[Object state change records]
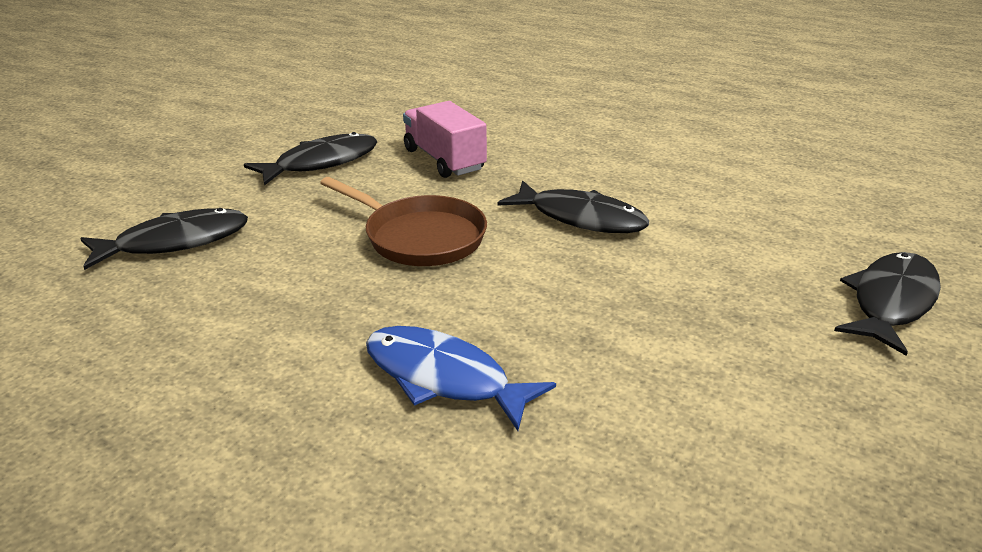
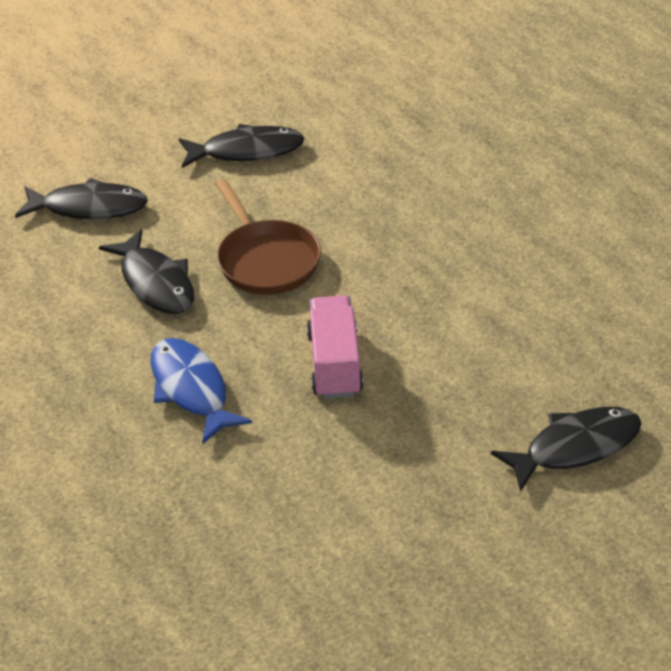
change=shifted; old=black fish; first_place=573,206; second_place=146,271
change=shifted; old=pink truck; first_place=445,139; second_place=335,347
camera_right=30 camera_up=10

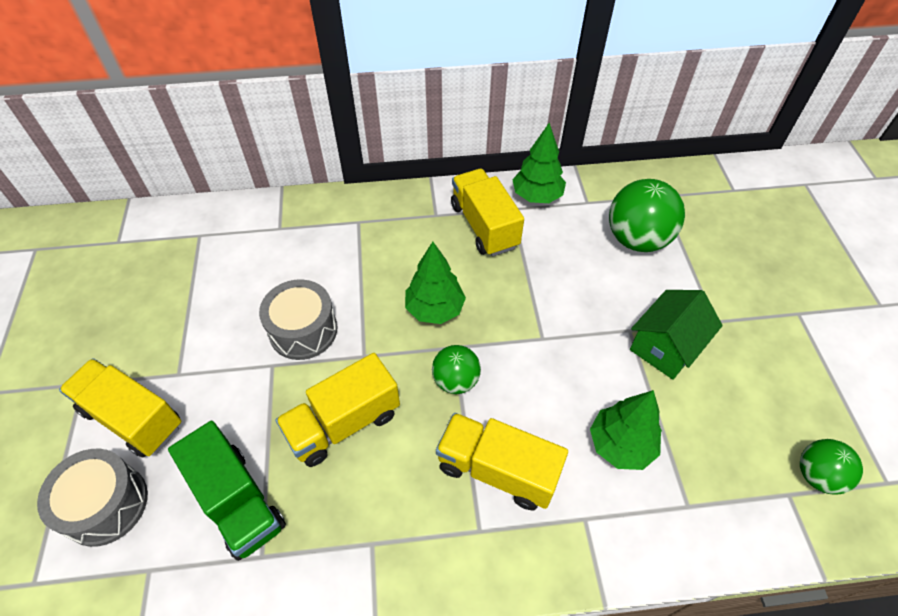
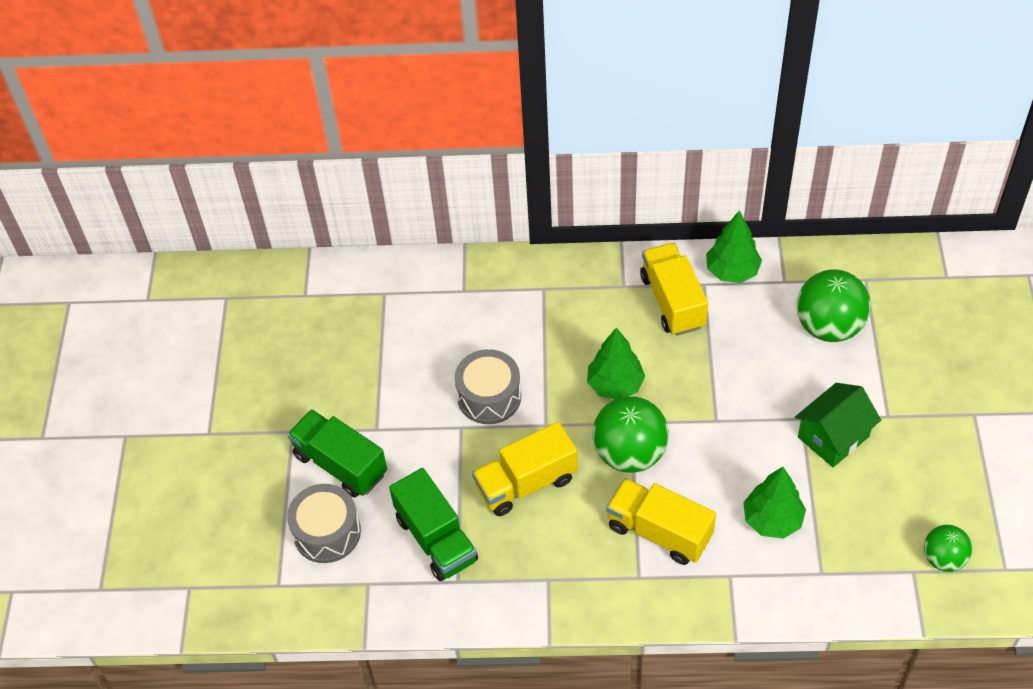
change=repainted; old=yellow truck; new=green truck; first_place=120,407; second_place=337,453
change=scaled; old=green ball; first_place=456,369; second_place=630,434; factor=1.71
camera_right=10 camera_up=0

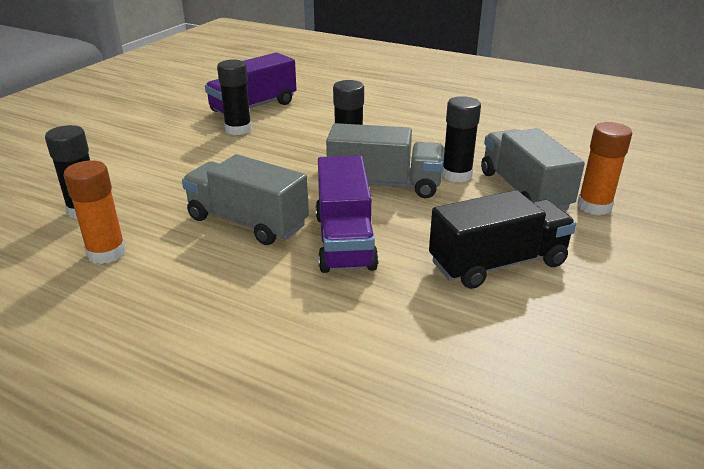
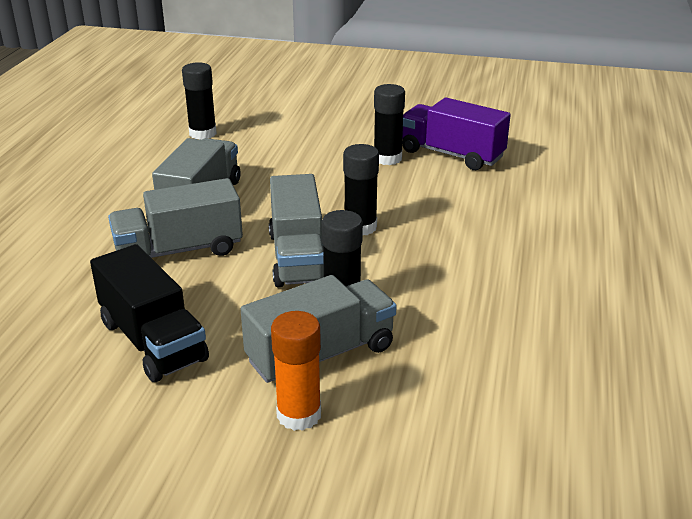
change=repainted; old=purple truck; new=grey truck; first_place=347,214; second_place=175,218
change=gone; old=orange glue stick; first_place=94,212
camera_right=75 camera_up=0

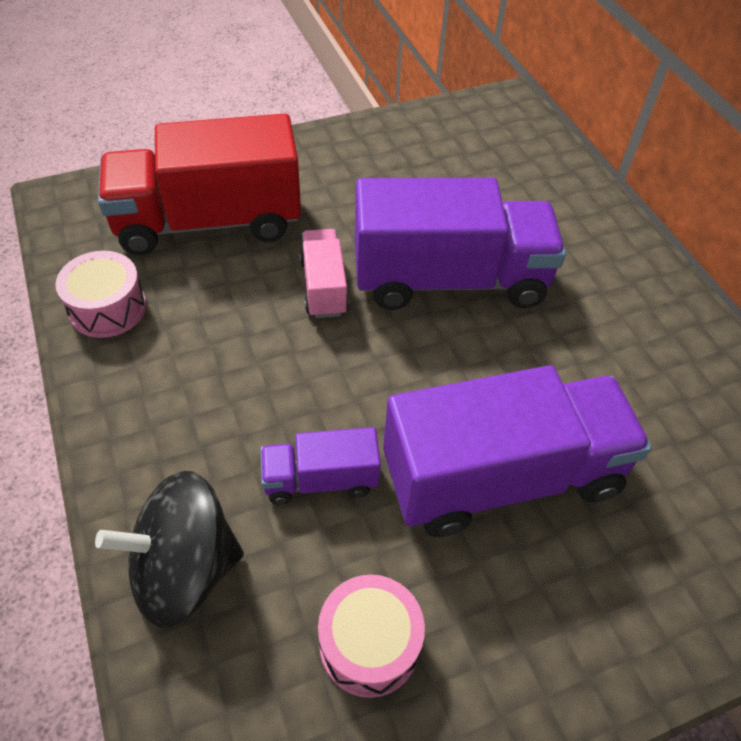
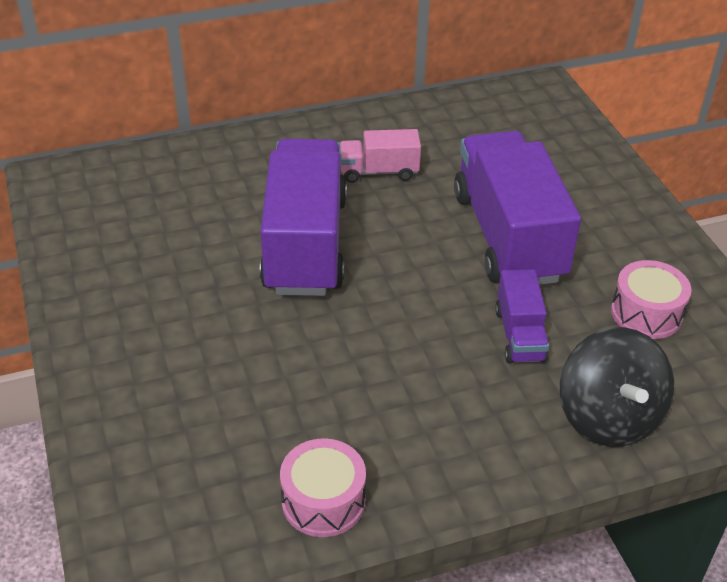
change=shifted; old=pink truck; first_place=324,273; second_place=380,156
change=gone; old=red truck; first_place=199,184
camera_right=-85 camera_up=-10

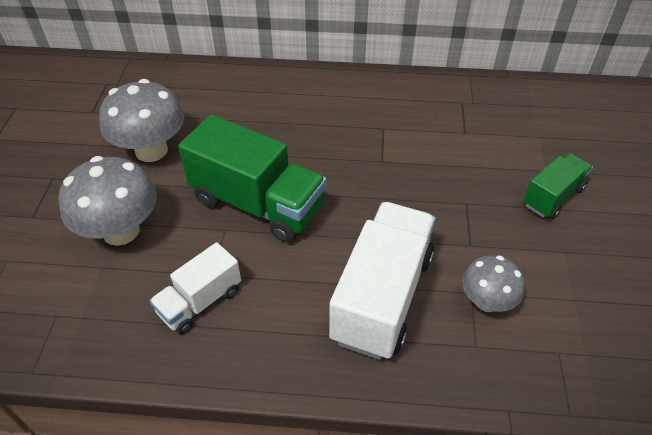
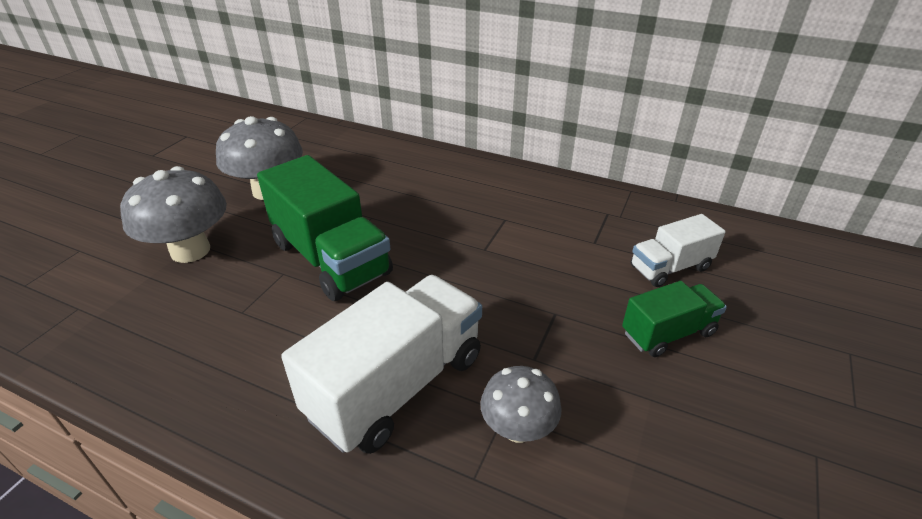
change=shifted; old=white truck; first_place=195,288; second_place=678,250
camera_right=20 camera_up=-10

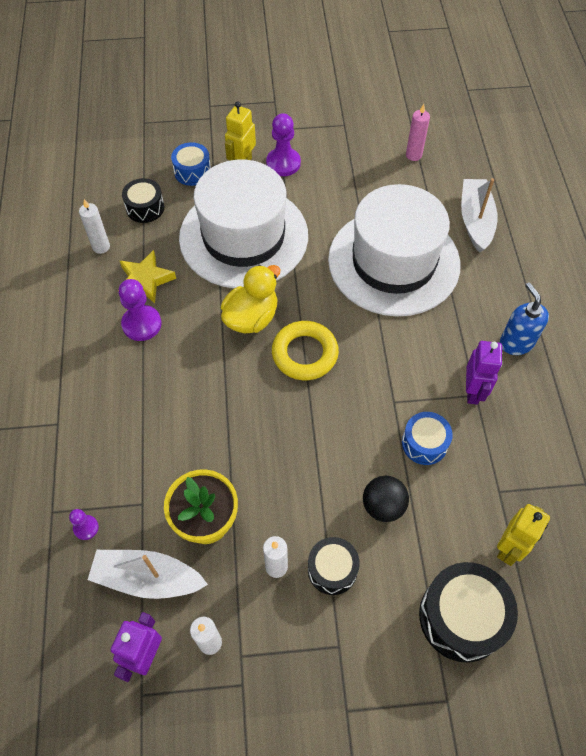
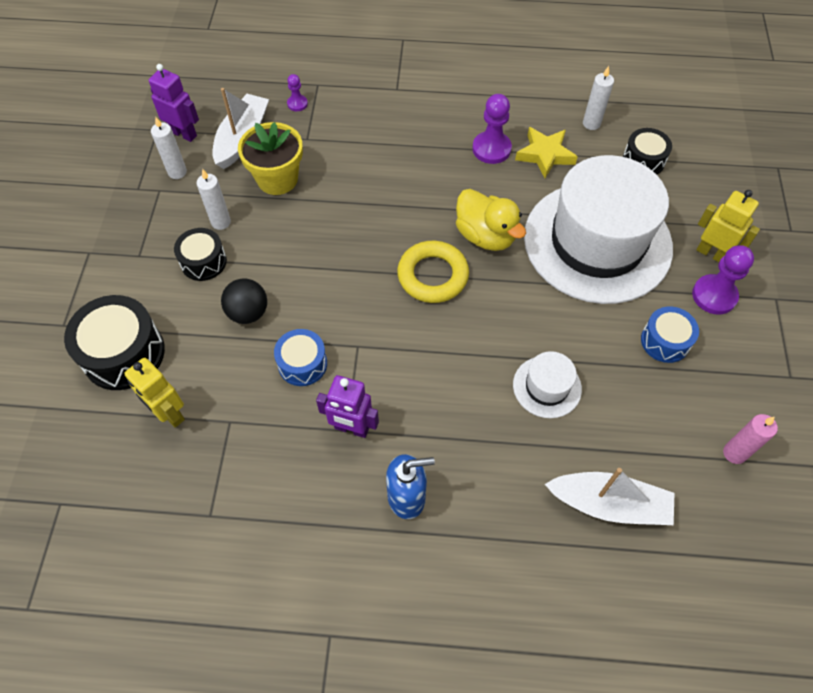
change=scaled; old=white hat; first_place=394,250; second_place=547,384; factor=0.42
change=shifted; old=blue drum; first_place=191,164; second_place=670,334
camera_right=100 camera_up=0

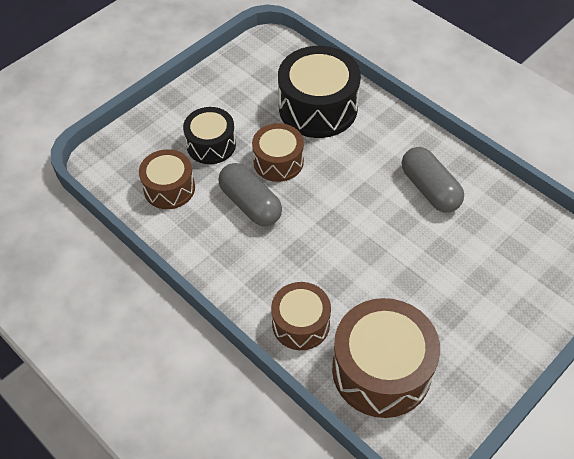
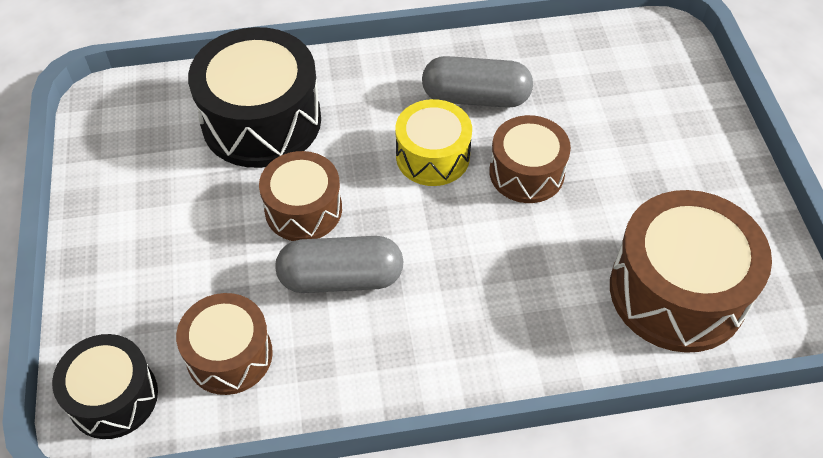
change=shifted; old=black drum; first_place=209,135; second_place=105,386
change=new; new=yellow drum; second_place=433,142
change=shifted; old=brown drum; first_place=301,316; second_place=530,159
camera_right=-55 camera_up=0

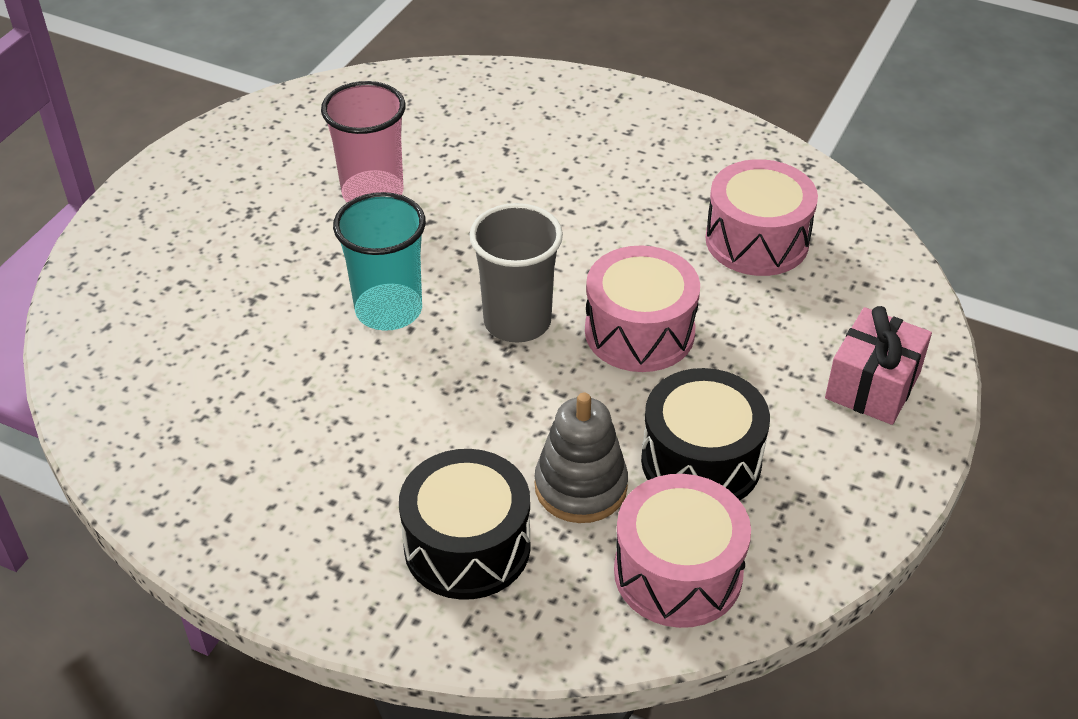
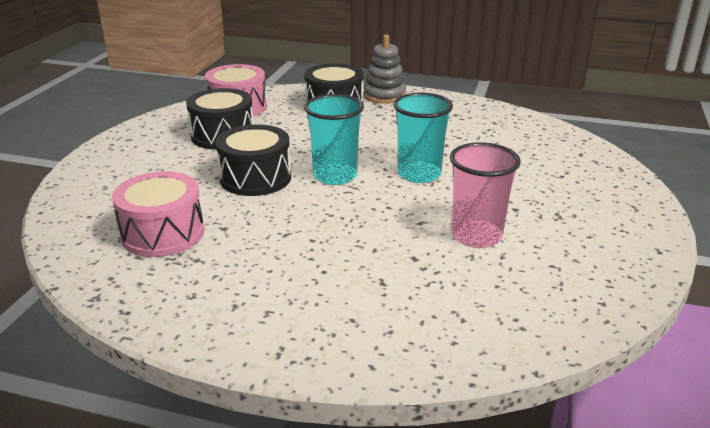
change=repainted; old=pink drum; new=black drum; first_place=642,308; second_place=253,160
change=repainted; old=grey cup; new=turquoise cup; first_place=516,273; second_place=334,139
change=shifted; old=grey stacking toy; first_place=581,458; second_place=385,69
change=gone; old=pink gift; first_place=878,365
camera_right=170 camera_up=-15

WHAT IS REQUIRED: Omitting the pictures, repeat all entries exactly.

RESPONSE AREA:
change=shifted; old=black fish; first_place=573,206; second_place=146,271
change=shifted; old=pink truck; first_place=445,139; second_place=335,347
camera_right=30 camera_up=10

change=repainted; old=yellow truck; new=green truck; first_place=120,407; second_place=337,453
change=scaled; old=green ball; first_place=456,369; second_place=630,434; factor=1.71
camera_right=10 camera_up=0

change=repainted; old=purple truck; new=grey truck; first_place=347,214; second_place=175,218
change=gone; old=orange glue stick; first_place=94,212
camera_right=75 camera_up=0

change=shifted; old=pink truck; first_place=324,273; second_place=380,156
change=gone; old=red truck; first_place=199,184
camera_right=-85 camera_up=-10

change=shifted; old=white truck; first_place=195,288; second_place=678,250
camera_right=20 camera_up=-10

change=scaled; old=white hat; first_place=394,250; second_place=547,384; factor=0.42
change=shifted; old=blue drum; first_place=191,164; second_place=670,334
camera_right=100 camera_up=0

change=shifted; old=black drum; first_place=209,135; second_place=105,386
change=new; new=yellow drum; second_place=433,142
change=shifted; old=brown drum; first_place=301,316; second_place=530,159
camera_right=-55 camera_up=0

change=repainted; old=pink drum; new=black drum; first_place=642,308; second_place=253,160
change=repainted; old=grey cup; new=turquoise cup; first_place=516,273; second_place=334,139
change=shifted; old=grey stacking toy; first_place=581,458; second_place=385,69
change=gone; old=pink gift; first_place=878,365
camera_right=170 camera_up=-15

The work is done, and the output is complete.